** Opening RECORDED INFORMATION block **
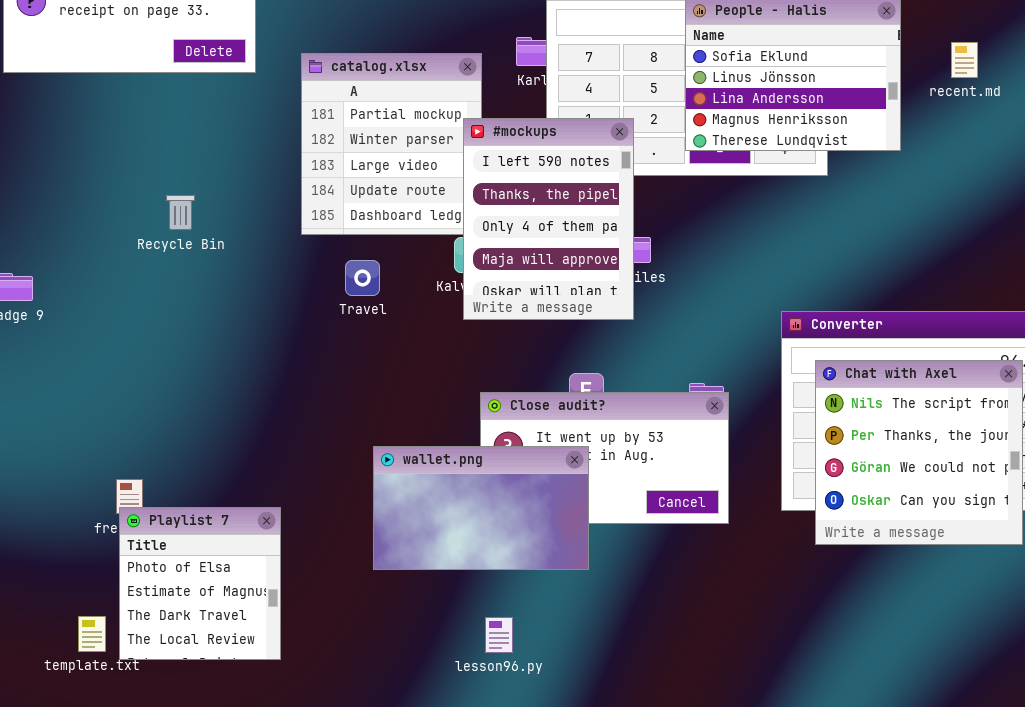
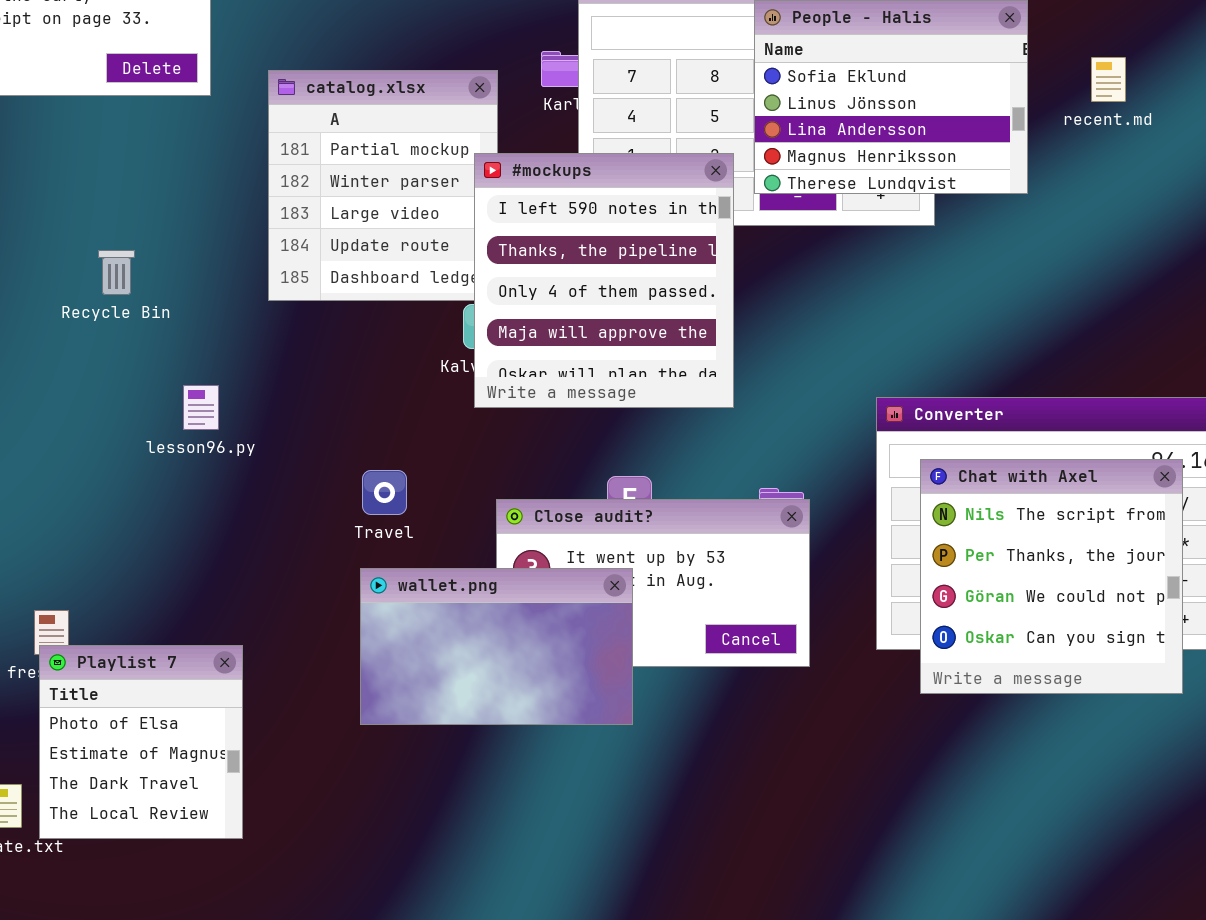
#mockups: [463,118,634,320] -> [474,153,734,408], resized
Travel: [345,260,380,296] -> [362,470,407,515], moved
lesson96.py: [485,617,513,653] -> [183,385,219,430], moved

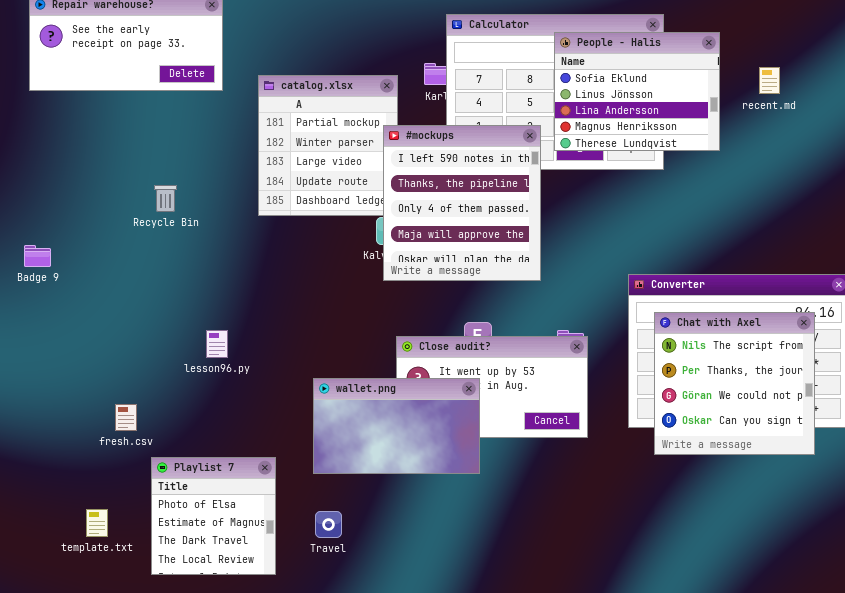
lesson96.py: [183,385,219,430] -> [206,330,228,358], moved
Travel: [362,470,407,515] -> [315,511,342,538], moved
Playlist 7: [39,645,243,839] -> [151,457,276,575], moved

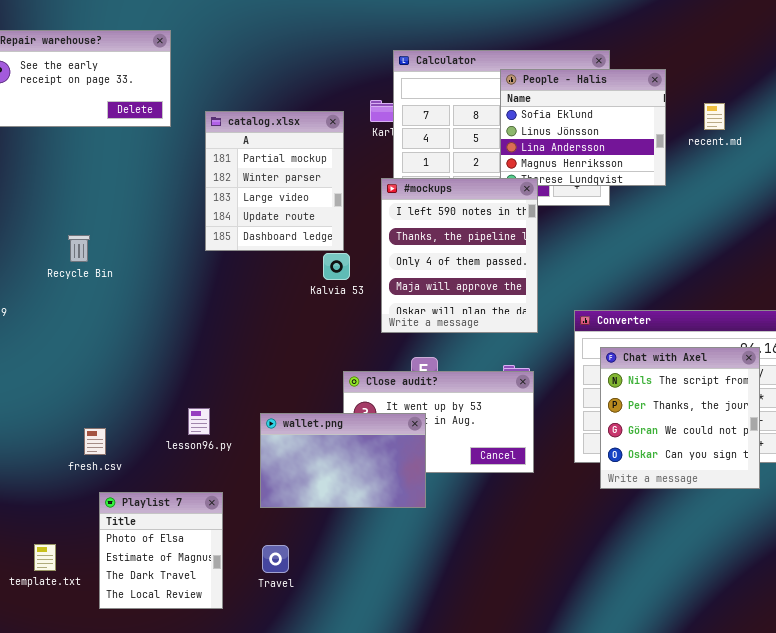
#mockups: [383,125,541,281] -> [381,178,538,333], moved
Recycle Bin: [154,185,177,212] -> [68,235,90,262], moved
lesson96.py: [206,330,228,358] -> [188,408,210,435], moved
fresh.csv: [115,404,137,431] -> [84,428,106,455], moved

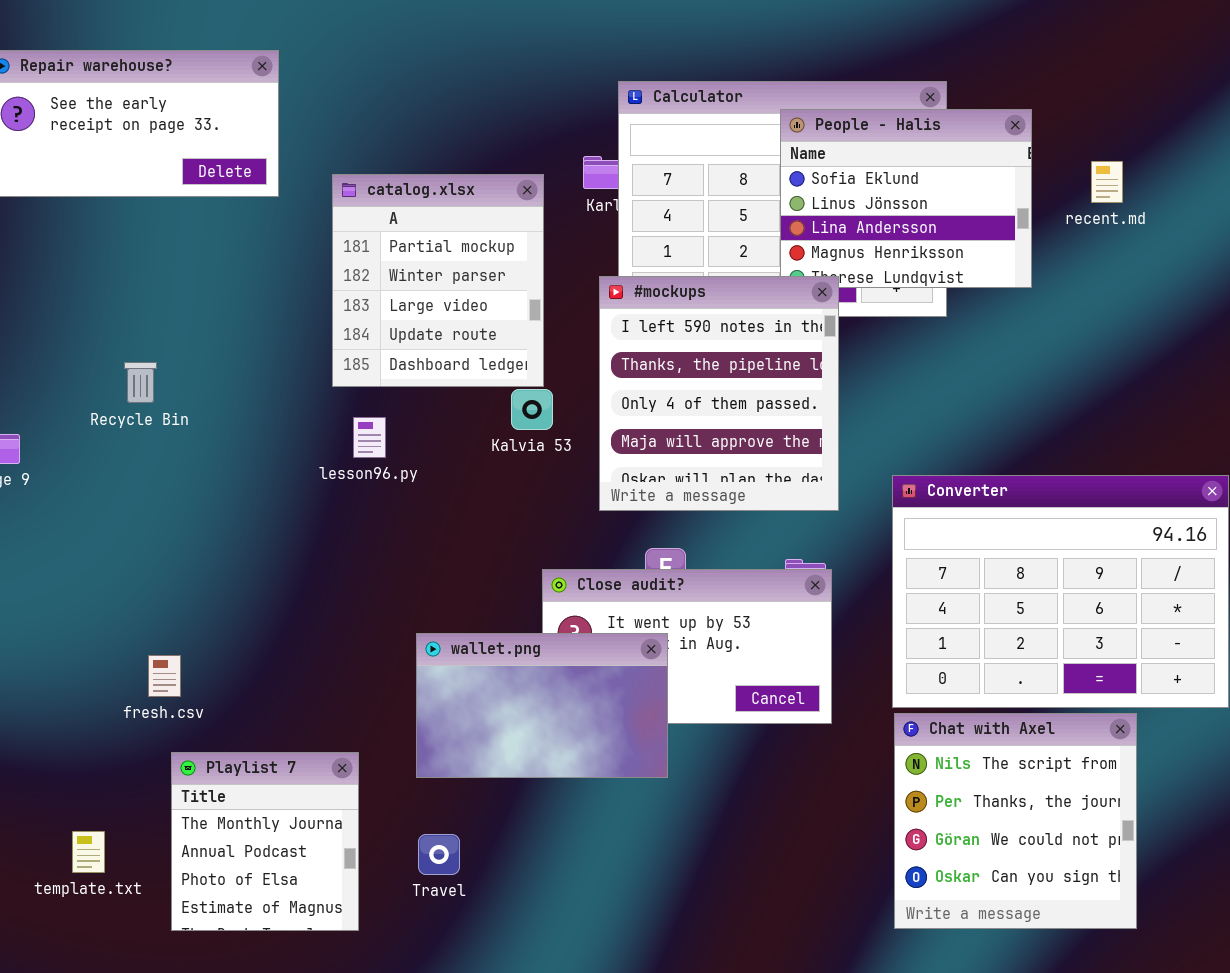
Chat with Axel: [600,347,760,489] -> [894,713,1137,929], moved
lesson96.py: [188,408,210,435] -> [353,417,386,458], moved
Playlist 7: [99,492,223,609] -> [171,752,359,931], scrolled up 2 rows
** Closing RECORDED INFORMATION block **
■ PROBLEM DESCRIPTION: Copy the listing above verbatim, leaving out pictures.

■ ANSWER BOX:
#mockups: [463,118,634,320] -> [474,153,734,408], resized
Travel: [345,260,380,296] -> [362,470,407,515], moved
lesson96.py: [485,617,513,653] -> [183,385,219,430], moved

lesson96.py: [183,385,219,430] -> [206,330,228,358], moved
Travel: [362,470,407,515] -> [315,511,342,538], moved
Playlist 7: [39,645,243,839] -> [151,457,276,575], moved

#mockups: [383,125,541,281] -> [381,178,538,333], moved
Recycle Bin: [154,185,177,212] -> [68,235,90,262], moved
lesson96.py: [206,330,228,358] -> [188,408,210,435], moved
fresh.csv: [115,404,137,431] -> [84,428,106,455], moved

Chat with Axel: [600,347,760,489] -> [894,713,1137,929], moved
lesson96.py: [188,408,210,435] -> [353,417,386,458], moved
Playlist 7: [99,492,223,609] -> [171,752,359,931], scrolled up 2 rows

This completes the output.